Take the data below and extract the lines from the one with "Q3: PMOS BSS84" to the one with "R2: 16k (NET7, VCC) -> 16k (NET7, NET10)", inclusive, exactly as written.

** Source records follows **

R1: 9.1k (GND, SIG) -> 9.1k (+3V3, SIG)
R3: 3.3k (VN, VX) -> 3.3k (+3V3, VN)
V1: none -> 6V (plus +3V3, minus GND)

** End of Source records **
** Source records follows **

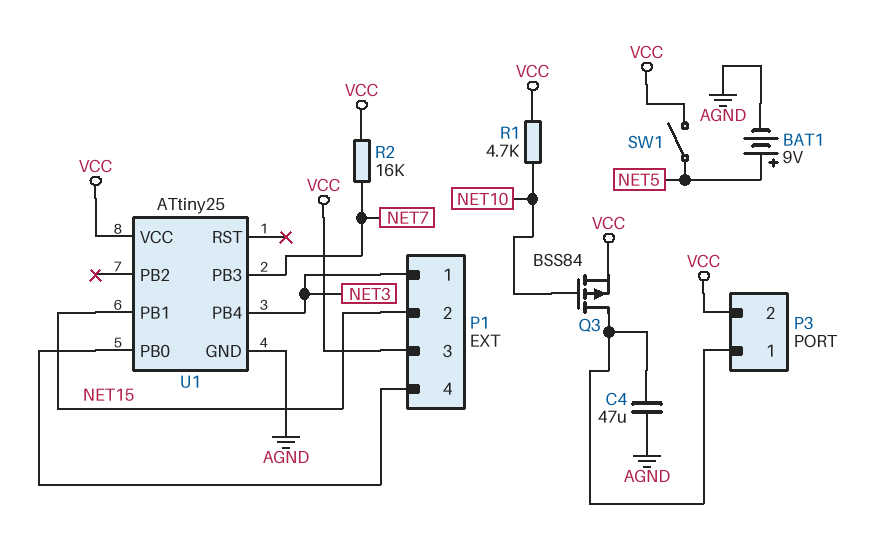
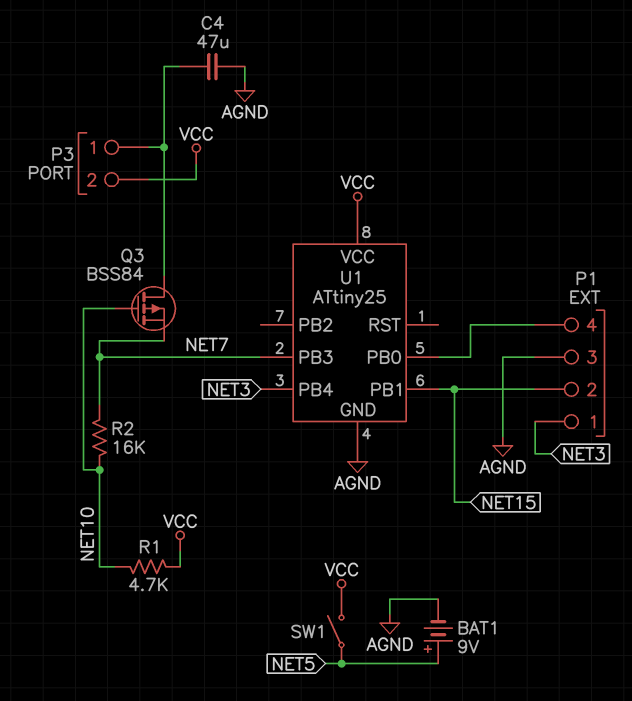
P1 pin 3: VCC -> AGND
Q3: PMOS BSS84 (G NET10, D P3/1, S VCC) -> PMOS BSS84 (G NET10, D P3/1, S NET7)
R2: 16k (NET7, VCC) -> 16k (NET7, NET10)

** End of Source records **

* _Finished task_:
Q3: PMOS BSS84 (G NET10, D P3/1, S VCC) -> PMOS BSS84 (G NET10, D P3/1, S NET7)
R2: 16k (NET7, VCC) -> 16k (NET7, NET10)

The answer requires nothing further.